**Task objective**
Exactly reproduce the lines from the line containing "C16: none -> 470nF (0V, VTH)" to the end of the data below, inclusive, and nothing else.

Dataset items
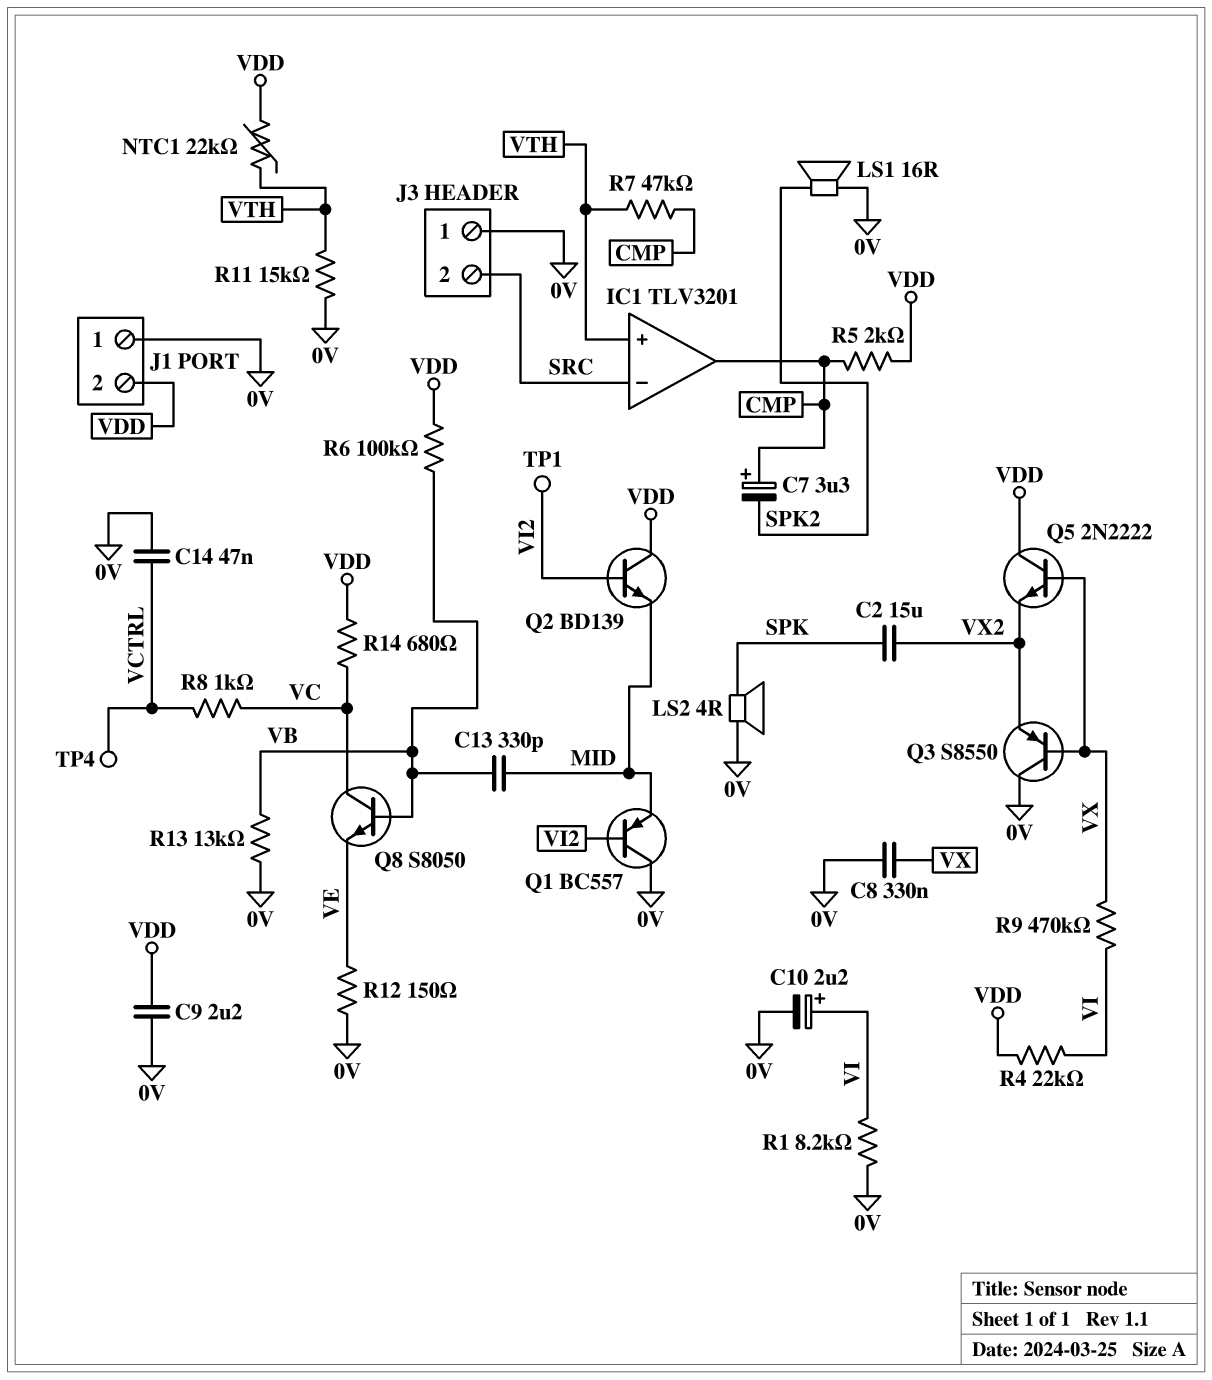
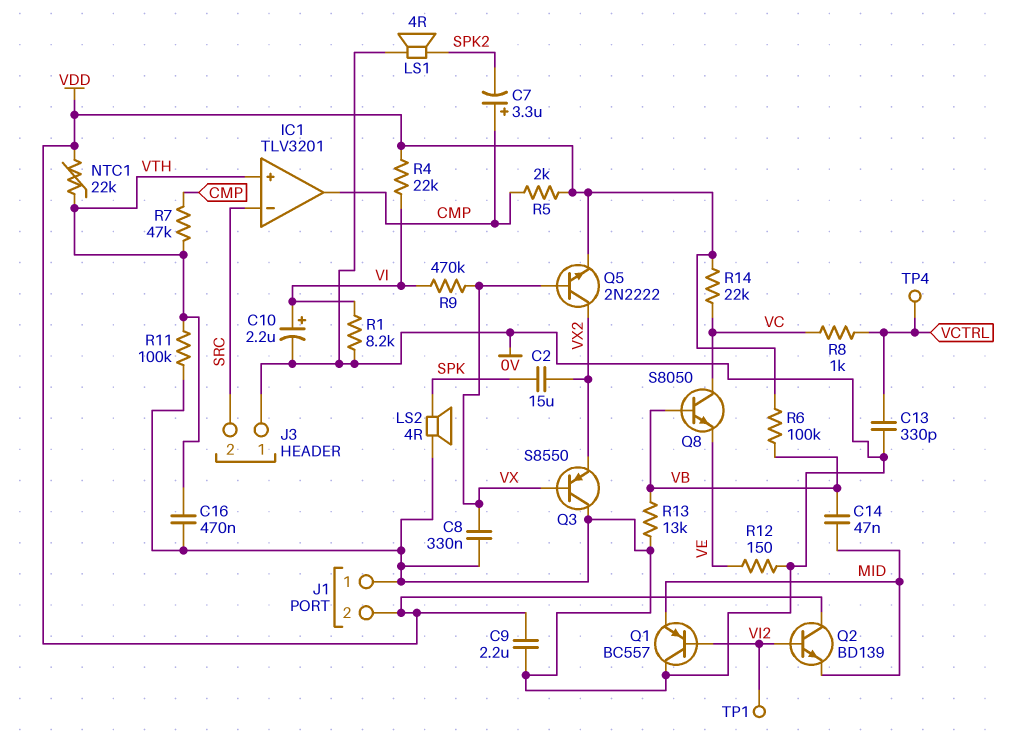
C13: 330pF (MID, VB) -> 330pF (0V, VCTRL)
C14: 47nF (0V, VCTRL) -> 47nF (MID, VB)
C16: none -> 470nF (0V, VTH)
LS1: speaker 16R (0V, SPK2) -> speaker 4R (0V, SPK2)
Q5: NPN 2N2222 (B VX, C VDD, E VX2) -> NPN 2N2222 (B VX, C VX2, E VDD)
R11: 15k (0V, VTH) -> 100k (0V, VTH)
R14: 680 (VC, VDD) -> 22k (VC, VDD)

**Output of the task**
C16: none -> 470nF (0V, VTH)
LS1: speaker 16R (0V, SPK2) -> speaker 4R (0V, SPK2)
Q5: NPN 2N2222 (B VX, C VDD, E VX2) -> NPN 2N2222 (B VX, C VX2, E VDD)
R11: 15k (0V, VTH) -> 100k (0V, VTH)
R14: 680 (VC, VDD) -> 22k (VC, VDD)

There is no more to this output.